Return the rows from the line that contains "coordinates (417, 911)." through the line that contains "(125, 805).", repeating them word for word.

> [DATASET ENTRIES]
++++

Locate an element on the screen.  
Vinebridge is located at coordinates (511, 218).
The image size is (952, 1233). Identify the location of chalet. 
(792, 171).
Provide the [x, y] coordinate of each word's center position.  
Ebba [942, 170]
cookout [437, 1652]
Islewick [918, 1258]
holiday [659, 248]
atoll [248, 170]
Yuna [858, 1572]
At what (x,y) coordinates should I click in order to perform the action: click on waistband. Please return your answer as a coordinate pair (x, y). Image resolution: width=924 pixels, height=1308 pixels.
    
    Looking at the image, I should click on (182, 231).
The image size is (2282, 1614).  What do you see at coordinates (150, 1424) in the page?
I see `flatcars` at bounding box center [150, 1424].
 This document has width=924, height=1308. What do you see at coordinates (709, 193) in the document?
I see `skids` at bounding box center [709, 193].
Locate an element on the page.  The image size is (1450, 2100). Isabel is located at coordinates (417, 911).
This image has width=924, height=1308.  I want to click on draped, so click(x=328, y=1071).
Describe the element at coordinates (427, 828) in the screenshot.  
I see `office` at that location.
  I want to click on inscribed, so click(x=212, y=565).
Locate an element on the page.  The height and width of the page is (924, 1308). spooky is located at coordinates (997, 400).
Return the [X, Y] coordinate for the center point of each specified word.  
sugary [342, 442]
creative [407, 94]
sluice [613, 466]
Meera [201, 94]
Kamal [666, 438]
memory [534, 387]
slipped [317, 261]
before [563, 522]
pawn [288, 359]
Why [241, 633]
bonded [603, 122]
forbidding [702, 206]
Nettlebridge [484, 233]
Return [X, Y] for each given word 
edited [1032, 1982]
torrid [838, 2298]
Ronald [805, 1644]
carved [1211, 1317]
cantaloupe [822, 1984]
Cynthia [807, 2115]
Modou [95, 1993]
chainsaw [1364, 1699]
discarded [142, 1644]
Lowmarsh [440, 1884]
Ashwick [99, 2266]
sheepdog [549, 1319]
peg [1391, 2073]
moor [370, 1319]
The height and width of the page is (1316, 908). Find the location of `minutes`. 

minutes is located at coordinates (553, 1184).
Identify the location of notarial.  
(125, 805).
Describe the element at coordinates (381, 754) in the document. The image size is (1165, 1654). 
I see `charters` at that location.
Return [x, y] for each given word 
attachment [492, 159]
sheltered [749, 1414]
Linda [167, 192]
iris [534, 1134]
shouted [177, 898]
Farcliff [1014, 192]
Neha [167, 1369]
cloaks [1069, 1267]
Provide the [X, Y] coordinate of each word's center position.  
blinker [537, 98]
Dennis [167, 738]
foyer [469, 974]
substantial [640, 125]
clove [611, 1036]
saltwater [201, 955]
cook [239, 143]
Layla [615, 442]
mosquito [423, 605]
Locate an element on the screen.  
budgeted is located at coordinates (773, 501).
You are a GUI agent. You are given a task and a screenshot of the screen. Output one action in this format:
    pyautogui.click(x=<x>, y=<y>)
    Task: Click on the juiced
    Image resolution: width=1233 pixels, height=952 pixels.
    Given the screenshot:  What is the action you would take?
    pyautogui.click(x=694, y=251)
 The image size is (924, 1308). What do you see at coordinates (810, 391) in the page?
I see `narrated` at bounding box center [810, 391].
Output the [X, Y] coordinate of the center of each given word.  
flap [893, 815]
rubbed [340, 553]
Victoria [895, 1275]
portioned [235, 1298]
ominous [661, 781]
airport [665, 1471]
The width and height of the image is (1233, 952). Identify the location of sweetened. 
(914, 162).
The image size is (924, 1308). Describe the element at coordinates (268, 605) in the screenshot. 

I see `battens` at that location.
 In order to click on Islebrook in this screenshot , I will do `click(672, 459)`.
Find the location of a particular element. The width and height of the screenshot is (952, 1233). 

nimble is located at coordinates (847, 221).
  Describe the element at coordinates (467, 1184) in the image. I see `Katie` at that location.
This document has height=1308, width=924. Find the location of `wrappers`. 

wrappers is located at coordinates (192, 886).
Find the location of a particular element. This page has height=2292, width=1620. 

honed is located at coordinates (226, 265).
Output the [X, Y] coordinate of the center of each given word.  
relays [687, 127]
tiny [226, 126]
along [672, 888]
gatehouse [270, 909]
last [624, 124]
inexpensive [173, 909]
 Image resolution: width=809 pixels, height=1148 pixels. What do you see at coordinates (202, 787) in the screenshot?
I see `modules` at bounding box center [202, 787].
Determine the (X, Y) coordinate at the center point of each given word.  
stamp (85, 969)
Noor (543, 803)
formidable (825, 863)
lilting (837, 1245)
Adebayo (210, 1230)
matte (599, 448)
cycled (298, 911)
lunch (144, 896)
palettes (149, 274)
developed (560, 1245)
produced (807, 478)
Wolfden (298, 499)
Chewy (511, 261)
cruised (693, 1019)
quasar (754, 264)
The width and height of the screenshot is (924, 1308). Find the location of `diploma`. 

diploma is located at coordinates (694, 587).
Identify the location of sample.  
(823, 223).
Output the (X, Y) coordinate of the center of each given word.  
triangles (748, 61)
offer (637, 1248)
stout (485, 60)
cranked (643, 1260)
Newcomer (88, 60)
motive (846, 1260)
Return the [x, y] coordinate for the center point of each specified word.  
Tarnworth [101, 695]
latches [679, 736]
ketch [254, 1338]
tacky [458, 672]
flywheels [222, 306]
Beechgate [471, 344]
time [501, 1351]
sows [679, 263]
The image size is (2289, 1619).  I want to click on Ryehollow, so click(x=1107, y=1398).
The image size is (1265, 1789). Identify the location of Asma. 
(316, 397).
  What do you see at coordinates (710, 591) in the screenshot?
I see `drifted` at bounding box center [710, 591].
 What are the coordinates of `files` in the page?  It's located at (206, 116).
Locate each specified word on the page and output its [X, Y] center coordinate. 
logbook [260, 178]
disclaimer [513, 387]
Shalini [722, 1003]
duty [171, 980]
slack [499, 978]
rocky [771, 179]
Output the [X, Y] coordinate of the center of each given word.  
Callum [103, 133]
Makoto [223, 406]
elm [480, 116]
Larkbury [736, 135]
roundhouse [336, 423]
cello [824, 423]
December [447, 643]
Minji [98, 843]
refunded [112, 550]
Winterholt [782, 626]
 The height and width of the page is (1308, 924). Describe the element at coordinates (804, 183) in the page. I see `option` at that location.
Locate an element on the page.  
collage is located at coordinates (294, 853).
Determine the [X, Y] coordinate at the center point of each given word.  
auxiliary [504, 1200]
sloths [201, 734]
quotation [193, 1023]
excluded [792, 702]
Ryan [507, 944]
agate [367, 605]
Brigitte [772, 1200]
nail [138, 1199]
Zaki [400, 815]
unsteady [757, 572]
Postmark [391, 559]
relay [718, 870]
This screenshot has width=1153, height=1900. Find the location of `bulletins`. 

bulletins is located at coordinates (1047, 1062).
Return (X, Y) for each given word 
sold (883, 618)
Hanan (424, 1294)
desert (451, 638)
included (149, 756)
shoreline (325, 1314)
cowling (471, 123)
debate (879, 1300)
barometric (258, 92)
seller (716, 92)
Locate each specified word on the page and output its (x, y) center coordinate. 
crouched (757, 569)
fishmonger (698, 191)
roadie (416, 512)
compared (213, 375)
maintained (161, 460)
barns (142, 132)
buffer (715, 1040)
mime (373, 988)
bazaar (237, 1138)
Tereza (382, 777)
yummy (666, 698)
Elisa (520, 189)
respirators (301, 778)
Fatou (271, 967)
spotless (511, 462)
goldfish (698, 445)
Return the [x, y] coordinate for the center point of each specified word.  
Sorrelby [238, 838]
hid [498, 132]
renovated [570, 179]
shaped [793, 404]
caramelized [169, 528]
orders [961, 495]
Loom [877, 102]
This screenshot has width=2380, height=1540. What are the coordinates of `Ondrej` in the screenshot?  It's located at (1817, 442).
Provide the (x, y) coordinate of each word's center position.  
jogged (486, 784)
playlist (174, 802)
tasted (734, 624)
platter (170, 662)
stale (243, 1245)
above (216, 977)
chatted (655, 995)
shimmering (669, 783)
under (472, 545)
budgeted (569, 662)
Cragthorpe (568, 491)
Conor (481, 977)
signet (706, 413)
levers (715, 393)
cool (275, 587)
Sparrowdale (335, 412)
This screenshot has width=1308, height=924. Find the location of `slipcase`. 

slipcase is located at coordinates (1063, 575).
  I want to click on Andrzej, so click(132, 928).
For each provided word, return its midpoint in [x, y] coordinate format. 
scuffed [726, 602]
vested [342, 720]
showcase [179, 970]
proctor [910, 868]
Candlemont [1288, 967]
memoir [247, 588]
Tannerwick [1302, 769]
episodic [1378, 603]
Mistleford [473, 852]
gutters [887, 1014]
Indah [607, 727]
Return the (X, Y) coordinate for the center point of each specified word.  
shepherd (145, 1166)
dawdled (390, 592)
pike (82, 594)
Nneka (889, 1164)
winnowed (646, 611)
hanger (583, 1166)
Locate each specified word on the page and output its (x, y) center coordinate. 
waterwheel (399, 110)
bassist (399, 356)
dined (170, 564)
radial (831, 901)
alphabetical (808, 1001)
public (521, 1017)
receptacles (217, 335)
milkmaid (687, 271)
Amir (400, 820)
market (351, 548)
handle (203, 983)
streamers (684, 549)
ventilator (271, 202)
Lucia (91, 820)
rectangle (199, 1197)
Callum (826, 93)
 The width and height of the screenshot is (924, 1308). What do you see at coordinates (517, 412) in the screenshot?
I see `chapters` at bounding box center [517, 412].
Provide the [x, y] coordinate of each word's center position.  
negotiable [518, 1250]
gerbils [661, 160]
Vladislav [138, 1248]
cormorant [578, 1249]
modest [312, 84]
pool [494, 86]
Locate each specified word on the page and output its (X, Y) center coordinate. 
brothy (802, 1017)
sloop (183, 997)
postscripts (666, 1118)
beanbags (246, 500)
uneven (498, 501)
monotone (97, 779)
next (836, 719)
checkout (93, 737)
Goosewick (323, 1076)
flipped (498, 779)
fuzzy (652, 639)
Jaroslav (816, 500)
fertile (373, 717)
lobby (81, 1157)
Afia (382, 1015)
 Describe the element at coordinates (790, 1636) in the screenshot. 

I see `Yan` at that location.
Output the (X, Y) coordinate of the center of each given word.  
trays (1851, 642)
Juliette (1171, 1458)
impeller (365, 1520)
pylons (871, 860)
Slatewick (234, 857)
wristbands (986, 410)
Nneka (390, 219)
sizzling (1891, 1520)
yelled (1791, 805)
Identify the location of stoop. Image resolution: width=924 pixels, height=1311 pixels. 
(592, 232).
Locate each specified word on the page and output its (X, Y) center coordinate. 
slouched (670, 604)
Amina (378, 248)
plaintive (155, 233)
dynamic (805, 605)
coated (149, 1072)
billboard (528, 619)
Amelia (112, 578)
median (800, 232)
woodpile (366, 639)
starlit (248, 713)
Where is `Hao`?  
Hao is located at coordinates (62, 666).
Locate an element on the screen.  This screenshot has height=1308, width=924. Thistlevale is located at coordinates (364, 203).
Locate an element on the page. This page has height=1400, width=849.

++++

> [WRITTEN RESPONSE]
Locate an element on the page.  The image size is (1450, 2100). Isabel is located at coordinates (417, 911).
This image has width=924, height=1308.  I want to click on draped, so click(x=328, y=1071).
Describe the element at coordinates (427, 828) in the screenshot.  
I see `office` at that location.
  I want to click on inscribed, so click(x=212, y=565).
Locate an element on the page.  The height and width of the page is (924, 1308). spooky is located at coordinates (997, 400).
Return the [X, Y] coordinate for the center point of each specified word.  
sugary [342, 442]
creative [407, 94]
sluice [613, 466]
Meera [201, 94]
Kamal [666, 438]
memory [534, 387]
slipped [317, 261]
before [563, 522]
pawn [288, 359]
Why [241, 633]
bonded [603, 122]
forbidding [702, 206]
Nettlebridge [484, 233]
Return [X, Y] for each given word 
edited [1032, 1982]
torrid [838, 2298]
Ronald [805, 1644]
carved [1211, 1317]
cantaloupe [822, 1984]
Cynthia [807, 2115]
Modou [95, 1993]
chainsaw [1364, 1699]
discarded [142, 1644]
Lowmarsh [440, 1884]
Ashwick [99, 2266]
sheepdog [549, 1319]
peg [1391, 2073]
moor [370, 1319]
The height and width of the page is (1316, 908). Find the location of `minutes`. 

minutes is located at coordinates (553, 1184).
Identify the location of notarial.  
(125, 805).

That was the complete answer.